(Data entries)
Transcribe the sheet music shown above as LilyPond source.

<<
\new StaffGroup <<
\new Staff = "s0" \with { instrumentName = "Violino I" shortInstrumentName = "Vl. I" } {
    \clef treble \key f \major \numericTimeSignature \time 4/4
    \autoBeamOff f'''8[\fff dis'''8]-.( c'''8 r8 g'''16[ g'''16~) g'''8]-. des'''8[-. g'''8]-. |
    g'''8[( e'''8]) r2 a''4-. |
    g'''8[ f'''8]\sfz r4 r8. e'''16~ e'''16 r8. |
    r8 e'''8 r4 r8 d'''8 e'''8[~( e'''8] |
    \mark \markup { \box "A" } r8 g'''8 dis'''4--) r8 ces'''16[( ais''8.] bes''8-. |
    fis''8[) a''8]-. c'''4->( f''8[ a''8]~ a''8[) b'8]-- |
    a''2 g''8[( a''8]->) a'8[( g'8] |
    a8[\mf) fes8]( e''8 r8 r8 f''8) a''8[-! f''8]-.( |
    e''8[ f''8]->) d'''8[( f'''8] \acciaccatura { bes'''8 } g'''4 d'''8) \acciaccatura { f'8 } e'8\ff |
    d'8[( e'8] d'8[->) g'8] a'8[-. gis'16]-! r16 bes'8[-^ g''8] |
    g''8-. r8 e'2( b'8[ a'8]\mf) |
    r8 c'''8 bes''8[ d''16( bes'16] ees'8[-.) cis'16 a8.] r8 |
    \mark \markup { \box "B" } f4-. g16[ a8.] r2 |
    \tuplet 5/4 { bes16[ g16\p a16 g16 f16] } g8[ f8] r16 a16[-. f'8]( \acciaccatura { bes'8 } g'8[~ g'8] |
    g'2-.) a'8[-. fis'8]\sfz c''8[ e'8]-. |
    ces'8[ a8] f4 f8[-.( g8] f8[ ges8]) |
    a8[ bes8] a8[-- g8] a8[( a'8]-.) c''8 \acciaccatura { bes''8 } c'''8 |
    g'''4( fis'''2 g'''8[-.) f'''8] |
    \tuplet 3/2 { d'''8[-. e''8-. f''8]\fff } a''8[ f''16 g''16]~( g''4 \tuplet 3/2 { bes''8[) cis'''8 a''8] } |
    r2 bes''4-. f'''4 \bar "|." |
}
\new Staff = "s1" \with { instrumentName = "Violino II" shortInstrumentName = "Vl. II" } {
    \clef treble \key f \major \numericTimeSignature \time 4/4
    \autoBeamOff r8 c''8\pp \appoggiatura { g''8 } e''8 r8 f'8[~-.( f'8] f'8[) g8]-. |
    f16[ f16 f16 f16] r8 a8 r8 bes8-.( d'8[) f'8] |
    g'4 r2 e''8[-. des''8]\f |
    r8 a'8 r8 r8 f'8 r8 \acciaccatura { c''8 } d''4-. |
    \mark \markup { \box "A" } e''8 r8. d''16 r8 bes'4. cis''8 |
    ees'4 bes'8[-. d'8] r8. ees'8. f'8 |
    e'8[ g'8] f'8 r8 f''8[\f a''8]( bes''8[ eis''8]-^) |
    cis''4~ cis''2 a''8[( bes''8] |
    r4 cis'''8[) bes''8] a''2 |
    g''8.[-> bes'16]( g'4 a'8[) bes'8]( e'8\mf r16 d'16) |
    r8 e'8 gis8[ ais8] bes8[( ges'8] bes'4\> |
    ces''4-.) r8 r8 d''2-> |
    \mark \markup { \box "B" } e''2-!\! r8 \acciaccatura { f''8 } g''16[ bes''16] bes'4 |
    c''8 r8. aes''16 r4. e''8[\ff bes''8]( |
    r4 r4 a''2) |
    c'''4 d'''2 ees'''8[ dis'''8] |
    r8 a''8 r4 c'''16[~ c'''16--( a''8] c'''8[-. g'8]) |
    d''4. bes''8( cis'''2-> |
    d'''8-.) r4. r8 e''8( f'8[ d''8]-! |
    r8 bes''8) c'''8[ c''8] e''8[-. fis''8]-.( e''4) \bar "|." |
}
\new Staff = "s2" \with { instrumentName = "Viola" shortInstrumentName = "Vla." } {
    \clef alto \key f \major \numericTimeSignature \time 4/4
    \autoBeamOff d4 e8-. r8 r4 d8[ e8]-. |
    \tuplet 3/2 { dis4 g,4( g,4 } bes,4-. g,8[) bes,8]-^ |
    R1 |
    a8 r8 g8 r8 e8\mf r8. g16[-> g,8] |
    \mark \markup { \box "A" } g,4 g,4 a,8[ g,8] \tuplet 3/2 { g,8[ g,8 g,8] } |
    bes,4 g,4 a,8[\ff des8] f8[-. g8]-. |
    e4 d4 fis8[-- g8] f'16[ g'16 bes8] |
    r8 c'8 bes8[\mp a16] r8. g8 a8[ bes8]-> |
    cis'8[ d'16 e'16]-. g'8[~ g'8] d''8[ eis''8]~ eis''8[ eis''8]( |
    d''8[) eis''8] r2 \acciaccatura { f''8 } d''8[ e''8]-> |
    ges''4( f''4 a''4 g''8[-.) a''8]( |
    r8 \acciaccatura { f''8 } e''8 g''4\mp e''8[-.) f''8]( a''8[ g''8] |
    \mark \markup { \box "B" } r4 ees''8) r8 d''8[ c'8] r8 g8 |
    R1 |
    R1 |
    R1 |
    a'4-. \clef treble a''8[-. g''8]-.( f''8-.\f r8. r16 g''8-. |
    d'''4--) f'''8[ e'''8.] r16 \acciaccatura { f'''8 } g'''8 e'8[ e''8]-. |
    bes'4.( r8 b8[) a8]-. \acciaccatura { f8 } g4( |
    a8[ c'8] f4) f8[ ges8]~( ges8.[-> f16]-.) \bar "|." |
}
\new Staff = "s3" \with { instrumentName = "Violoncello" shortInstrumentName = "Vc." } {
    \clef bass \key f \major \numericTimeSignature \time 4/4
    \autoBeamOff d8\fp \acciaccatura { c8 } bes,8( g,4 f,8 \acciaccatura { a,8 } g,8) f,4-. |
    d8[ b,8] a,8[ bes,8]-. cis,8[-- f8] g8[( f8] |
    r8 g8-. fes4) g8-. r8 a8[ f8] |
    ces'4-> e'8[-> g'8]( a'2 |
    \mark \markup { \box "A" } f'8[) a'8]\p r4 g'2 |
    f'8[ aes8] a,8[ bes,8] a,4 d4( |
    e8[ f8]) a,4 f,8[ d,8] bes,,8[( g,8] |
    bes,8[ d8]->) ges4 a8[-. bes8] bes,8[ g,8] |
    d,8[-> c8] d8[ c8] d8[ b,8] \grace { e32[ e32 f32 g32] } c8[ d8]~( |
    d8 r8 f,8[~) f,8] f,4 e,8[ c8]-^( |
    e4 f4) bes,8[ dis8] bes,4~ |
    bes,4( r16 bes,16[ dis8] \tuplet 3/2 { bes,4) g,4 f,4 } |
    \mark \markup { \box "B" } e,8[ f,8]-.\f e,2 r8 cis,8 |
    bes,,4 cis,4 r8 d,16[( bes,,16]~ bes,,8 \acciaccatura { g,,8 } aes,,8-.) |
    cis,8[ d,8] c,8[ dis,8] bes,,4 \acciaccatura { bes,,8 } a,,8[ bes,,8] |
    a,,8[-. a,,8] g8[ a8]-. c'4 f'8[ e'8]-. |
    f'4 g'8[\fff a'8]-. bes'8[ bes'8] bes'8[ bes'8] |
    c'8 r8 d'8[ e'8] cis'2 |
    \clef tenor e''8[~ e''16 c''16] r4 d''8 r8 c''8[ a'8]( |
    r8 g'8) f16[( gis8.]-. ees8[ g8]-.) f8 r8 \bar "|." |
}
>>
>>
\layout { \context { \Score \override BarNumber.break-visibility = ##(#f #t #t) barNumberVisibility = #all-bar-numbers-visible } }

(Set task) Gather every row above that contains the string "instrumentName", and copy each one out in full. Case counts in the match.

(Response below)
\new Staff = "s0" \with { instrumentName = "Violino I" shortInstrumentName = "Vl. I" } {
\new Staff = "s1" \with { instrumentName = "Violino II" shortInstrumentName = "Vl. II" } {
\new Staff = "s2" \with { instrumentName = "Viola" shortInstrumentName = "Vla." } {
\new Staff = "s3" \with { instrumentName = "Violoncello" shortInstrumentName = "Vc." } {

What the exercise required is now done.